*** Begin section ***

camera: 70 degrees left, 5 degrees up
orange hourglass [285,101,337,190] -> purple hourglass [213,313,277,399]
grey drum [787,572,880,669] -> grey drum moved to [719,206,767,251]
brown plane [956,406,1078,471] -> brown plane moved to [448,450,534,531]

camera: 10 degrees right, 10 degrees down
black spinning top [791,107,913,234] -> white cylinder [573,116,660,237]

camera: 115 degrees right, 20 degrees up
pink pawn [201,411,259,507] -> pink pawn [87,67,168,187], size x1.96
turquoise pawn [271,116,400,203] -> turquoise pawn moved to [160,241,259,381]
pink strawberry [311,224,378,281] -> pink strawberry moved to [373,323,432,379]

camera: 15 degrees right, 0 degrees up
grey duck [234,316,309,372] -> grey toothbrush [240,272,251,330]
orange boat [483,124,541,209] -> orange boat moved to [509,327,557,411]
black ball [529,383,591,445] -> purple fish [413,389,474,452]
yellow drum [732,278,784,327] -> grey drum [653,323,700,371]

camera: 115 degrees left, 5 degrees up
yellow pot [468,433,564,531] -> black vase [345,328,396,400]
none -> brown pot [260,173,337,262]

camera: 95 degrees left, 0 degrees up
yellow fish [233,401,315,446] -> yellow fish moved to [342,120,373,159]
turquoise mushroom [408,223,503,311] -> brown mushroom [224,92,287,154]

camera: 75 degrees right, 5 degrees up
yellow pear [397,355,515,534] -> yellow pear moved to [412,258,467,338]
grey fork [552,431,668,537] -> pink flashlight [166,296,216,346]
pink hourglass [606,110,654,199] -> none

*** End section ***

• What to work on
Reprint the entire listing exactly.

• Problem solution
camera: 70 degrees left, 5 degrees up
orange hourglass [285,101,337,190] -> purple hourglass [213,313,277,399]
grey drum [787,572,880,669] -> grey drum moved to [719,206,767,251]
brown plane [956,406,1078,471] -> brown plane moved to [448,450,534,531]

camera: 10 degrees right, 10 degrees down
black spinning top [791,107,913,234] -> white cylinder [573,116,660,237]

camera: 115 degrees right, 20 degrees up
pink pawn [201,411,259,507] -> pink pawn [87,67,168,187], size x1.96
turquoise pawn [271,116,400,203] -> turquoise pawn moved to [160,241,259,381]
pink strawberry [311,224,378,281] -> pink strawberry moved to [373,323,432,379]

camera: 15 degrees right, 0 degrees up
grey duck [234,316,309,372] -> grey toothbrush [240,272,251,330]
orange boat [483,124,541,209] -> orange boat moved to [509,327,557,411]
black ball [529,383,591,445] -> purple fish [413,389,474,452]
yellow drum [732,278,784,327] -> grey drum [653,323,700,371]

camera: 115 degrees left, 5 degrees up
yellow pot [468,433,564,531] -> black vase [345,328,396,400]
none -> brown pot [260,173,337,262]

camera: 95 degrees left, 0 degrees up
yellow fish [233,401,315,446] -> yellow fish moved to [342,120,373,159]
turquoise mushroom [408,223,503,311] -> brown mushroom [224,92,287,154]

camera: 75 degrees right, 5 degrees up
yellow pear [397,355,515,534] -> yellow pear moved to [412,258,467,338]
grey fork [552,431,668,537] -> pink flashlight [166,296,216,346]
pink hourglass [606,110,654,199] -> none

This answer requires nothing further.